— Task input —
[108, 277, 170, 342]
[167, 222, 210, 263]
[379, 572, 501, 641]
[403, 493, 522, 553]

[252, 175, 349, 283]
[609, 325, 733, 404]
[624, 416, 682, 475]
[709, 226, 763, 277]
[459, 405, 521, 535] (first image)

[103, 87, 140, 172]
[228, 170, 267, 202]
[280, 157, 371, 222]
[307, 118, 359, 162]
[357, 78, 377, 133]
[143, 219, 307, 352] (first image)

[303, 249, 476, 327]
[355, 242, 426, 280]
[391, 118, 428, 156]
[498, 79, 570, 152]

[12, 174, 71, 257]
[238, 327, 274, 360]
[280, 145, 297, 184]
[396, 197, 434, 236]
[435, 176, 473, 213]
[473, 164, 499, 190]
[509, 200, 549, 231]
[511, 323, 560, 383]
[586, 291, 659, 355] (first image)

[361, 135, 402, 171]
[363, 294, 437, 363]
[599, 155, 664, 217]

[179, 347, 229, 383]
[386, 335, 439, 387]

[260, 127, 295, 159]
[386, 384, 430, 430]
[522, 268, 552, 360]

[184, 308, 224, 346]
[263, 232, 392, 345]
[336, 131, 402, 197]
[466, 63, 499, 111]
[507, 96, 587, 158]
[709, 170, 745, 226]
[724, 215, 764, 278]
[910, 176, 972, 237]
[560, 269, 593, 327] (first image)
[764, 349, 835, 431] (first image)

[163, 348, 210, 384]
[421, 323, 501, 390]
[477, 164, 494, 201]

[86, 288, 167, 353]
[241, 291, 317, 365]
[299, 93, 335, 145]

— Exercise prompt —
Above are the records; copy each line from them that includes the string "first".

— Exercise answer —
[459, 405, 521, 535] (first image)
[143, 219, 307, 352] (first image)
[586, 291, 659, 355] (first image)
[560, 269, 593, 327] (first image)
[764, 349, 835, 431] (first image)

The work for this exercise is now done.